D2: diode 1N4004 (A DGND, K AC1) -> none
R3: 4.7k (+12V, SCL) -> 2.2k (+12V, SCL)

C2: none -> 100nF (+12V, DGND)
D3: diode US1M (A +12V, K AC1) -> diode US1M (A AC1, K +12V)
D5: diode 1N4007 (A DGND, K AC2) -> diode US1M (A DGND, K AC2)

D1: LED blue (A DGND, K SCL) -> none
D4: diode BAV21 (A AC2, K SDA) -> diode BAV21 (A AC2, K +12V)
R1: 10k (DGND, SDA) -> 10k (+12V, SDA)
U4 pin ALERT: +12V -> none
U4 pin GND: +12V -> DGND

____________________

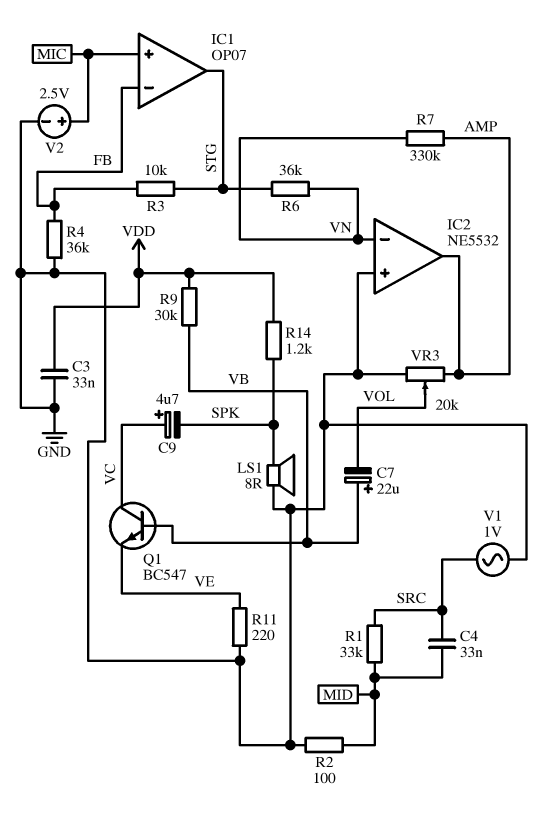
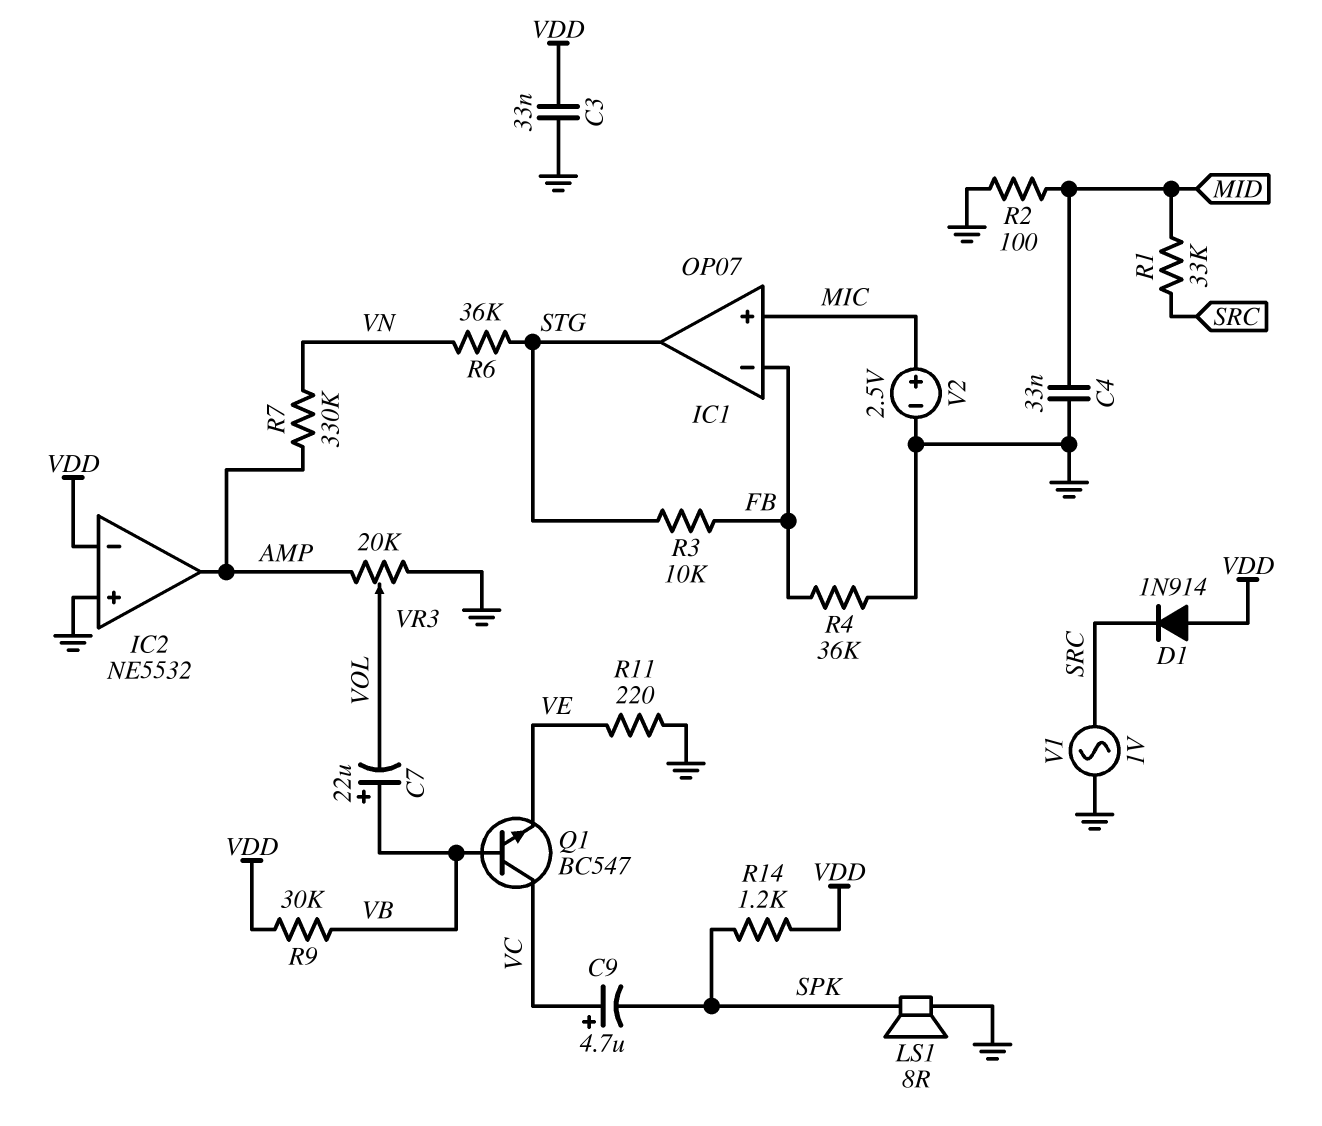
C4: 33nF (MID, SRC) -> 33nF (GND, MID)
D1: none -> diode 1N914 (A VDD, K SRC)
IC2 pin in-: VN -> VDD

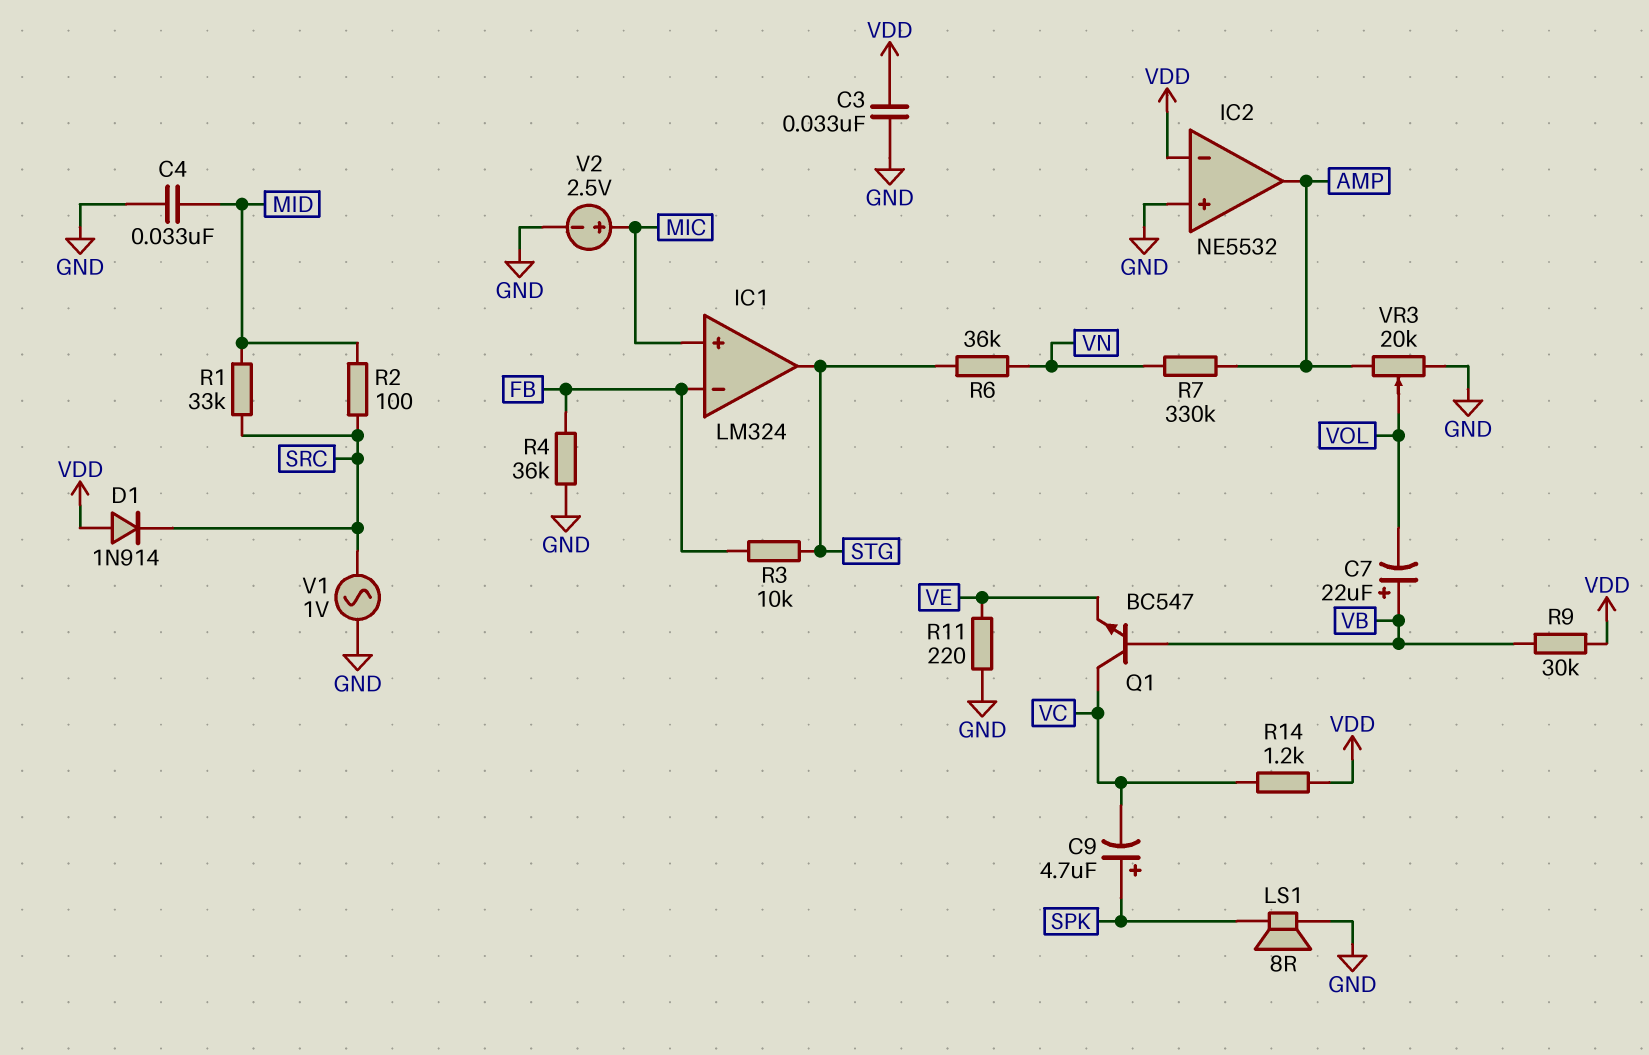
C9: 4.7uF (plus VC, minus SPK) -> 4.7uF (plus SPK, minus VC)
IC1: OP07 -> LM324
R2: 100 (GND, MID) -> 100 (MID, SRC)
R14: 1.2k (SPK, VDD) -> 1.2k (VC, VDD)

____________________

## TASK DETAILS:
When the word "DGND" appears in a line of the listing, pull that line out.

## FINISHED EXERCISE:
D2: diode 1N4004 (A DGND, K AC1) -> none
C2: none -> 100nF (+12V, DGND)
D5: diode 1N4007 (A DGND, K AC2) -> diode US1M (A DGND, K AC2)
D1: LED blue (A DGND, K SCL) -> none
R1: 10k (DGND, SDA) -> 10k (+12V, SDA)
U4 pin GND: +12V -> DGND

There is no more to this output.